▸ EXERCISE AIM
The expected output is every entry, repeated exactly.

▸ Scene change data

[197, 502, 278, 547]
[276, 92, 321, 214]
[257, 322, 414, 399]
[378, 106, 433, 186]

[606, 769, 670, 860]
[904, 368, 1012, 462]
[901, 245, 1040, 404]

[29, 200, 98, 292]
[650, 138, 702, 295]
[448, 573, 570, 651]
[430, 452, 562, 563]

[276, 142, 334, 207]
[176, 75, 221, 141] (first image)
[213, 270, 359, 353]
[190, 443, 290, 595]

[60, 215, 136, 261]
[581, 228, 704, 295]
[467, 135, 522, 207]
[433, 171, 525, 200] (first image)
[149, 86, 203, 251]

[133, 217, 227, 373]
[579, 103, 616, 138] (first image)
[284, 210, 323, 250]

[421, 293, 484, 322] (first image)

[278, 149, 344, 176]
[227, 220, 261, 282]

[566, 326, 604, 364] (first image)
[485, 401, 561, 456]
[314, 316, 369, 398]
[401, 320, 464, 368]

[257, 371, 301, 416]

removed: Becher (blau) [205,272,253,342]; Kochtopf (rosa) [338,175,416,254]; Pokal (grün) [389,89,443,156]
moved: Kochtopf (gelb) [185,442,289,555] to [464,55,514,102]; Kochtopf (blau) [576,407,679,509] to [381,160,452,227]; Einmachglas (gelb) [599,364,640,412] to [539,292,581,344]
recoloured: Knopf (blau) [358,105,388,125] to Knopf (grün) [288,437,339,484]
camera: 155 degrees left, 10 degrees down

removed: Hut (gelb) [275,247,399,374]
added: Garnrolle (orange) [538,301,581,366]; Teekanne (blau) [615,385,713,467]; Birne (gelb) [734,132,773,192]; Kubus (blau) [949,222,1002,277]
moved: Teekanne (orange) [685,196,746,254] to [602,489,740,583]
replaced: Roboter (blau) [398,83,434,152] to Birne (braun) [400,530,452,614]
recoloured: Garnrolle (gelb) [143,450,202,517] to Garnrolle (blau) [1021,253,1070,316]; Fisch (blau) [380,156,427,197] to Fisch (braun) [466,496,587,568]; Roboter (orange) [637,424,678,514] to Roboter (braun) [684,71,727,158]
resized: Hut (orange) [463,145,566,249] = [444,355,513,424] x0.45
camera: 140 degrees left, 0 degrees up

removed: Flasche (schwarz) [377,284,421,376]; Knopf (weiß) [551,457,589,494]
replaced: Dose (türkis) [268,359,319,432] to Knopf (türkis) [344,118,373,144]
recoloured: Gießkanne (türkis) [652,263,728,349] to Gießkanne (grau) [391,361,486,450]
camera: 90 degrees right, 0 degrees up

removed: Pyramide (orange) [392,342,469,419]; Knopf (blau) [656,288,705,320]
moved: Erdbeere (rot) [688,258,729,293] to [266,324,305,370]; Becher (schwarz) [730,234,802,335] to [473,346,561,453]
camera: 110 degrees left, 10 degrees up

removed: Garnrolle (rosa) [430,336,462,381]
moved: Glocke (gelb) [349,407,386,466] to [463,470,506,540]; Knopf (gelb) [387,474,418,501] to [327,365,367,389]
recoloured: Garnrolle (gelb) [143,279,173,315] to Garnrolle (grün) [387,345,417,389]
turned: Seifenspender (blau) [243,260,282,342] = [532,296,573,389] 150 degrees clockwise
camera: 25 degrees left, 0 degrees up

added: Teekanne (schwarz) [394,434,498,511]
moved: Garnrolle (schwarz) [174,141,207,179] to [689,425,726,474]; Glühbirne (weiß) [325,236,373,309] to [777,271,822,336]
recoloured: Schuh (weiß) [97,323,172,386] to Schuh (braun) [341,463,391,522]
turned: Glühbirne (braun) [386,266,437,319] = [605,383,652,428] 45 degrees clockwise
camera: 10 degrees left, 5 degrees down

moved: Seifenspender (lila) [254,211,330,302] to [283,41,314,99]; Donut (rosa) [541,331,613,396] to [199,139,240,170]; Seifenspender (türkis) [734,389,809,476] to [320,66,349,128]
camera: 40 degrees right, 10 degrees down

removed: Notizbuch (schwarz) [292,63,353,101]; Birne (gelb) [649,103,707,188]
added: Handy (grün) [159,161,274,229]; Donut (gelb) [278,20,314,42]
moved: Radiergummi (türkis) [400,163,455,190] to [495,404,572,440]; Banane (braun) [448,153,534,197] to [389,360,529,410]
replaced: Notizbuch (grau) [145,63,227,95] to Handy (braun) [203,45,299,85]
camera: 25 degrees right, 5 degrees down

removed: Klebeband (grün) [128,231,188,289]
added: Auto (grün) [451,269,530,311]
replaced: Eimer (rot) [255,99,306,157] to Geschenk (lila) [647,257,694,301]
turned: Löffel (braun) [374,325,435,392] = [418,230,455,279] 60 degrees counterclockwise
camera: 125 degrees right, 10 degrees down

▸ WRITTEN SOLUTION
[197, 502, 278, 547]
[276, 92, 321, 214]
[257, 322, 414, 399]
[378, 106, 433, 186]

[606, 769, 670, 860]
[904, 368, 1012, 462]
[901, 245, 1040, 404]

[29, 200, 98, 292]
[650, 138, 702, 295]
[448, 573, 570, 651]
[430, 452, 562, 563]

[276, 142, 334, 207]
[176, 75, 221, 141] (first image)
[213, 270, 359, 353]
[190, 443, 290, 595]

[60, 215, 136, 261]
[581, 228, 704, 295]
[467, 135, 522, 207]
[433, 171, 525, 200] (first image)
[149, 86, 203, 251]

[133, 217, 227, 373]
[579, 103, 616, 138] (first image)
[284, 210, 323, 250]

[421, 293, 484, 322] (first image)

[278, 149, 344, 176]
[227, 220, 261, 282]

[566, 326, 604, 364] (first image)
[485, 401, 561, 456]
[314, 316, 369, 398]
[401, 320, 464, 368]

[257, 371, 301, 416]

removed: Becher (blau) [205,272,253,342]; Kochtopf (rosa) [338,175,416,254]; Pokal (grün) [389,89,443,156]
moved: Kochtopf (gelb) [185,442,289,555] to [464,55,514,102]; Kochtopf (blau) [576,407,679,509] to [381,160,452,227]; Einmachglas (gelb) [599,364,640,412] to [539,292,581,344]
recoloured: Knopf (blau) [358,105,388,125] to Knopf (grün) [288,437,339,484]
camera: 155 degrees left, 10 degrees down

removed: Hut (gelb) [275,247,399,374]
added: Garnrolle (orange) [538,301,581,366]; Teekanne (blau) [615,385,713,467]; Birne (gelb) [734,132,773,192]; Kubus (blau) [949,222,1002,277]
moved: Teekanne (orange) [685,196,746,254] to [602,489,740,583]
replaced: Roboter (blau) [398,83,434,152] to Birne (braun) [400,530,452,614]
recoloured: Garnrolle (gelb) [143,450,202,517] to Garnrolle (blau) [1021,253,1070,316]; Fisch (blau) [380,156,427,197] to Fisch (braun) [466,496,587,568]; Roboter (orange) [637,424,678,514] to Roboter (braun) [684,71,727,158]
resized: Hut (orange) [463,145,566,249] = [444,355,513,424] x0.45
camera: 140 degrees left, 0 degrees up

removed: Flasche (schwarz) [377,284,421,376]; Knopf (weiß) [551,457,589,494]
replaced: Dose (türkis) [268,359,319,432] to Knopf (türkis) [344,118,373,144]
recoloured: Gießkanne (türkis) [652,263,728,349] to Gießkanne (grau) [391,361,486,450]
camera: 90 degrees right, 0 degrees up

removed: Pyramide (orange) [392,342,469,419]; Knopf (blau) [656,288,705,320]
moved: Erdbeere (rot) [688,258,729,293] to [266,324,305,370]; Becher (schwarz) [730,234,802,335] to [473,346,561,453]
camera: 110 degrees left, 10 degrees up

removed: Garnrolle (rosa) [430,336,462,381]
moved: Glocke (gelb) [349,407,386,466] to [463,470,506,540]; Knopf (gelb) [387,474,418,501] to [327,365,367,389]
recoloured: Garnrolle (gelb) [143,279,173,315] to Garnrolle (grün) [387,345,417,389]
turned: Seifenspender (blau) [243,260,282,342] = [532,296,573,389] 150 degrees clockwise
camera: 25 degrees left, 0 degrees up

added: Teekanne (schwarz) [394,434,498,511]
moved: Garnrolle (schwarz) [174,141,207,179] to [689,425,726,474]; Glühbirne (weiß) [325,236,373,309] to [777,271,822,336]
recoloured: Schuh (weiß) [97,323,172,386] to Schuh (braun) [341,463,391,522]
turned: Glühbirne (braun) [386,266,437,319] = [605,383,652,428] 45 degrees clockwise
camera: 10 degrees left, 5 degrees down

moved: Seifenspender (lila) [254,211,330,302] to [283,41,314,99]; Donut (rosa) [541,331,613,396] to [199,139,240,170]; Seifenspender (türkis) [734,389,809,476] to [320,66,349,128]
camera: 40 degrees right, 10 degrees down

removed: Notizbuch (schwarz) [292,63,353,101]; Birne (gelb) [649,103,707,188]
added: Handy (grün) [159,161,274,229]; Donut (gelb) [278,20,314,42]
moved: Radiergummi (türkis) [400,163,455,190] to [495,404,572,440]; Banane (braun) [448,153,534,197] to [389,360,529,410]
replaced: Notizbuch (grau) [145,63,227,95] to Handy (braun) [203,45,299,85]
camera: 25 degrees right, 5 degrees down

removed: Klebeband (grün) [128,231,188,289]
added: Auto (grün) [451,269,530,311]
replaced: Eimer (rot) [255,99,306,157] to Geschenk (lila) [647,257,694,301]
turned: Löffel (braun) [374,325,435,392] = [418,230,455,279] 60 degrees counterclockwise
camera: 125 degrees right, 10 degrees down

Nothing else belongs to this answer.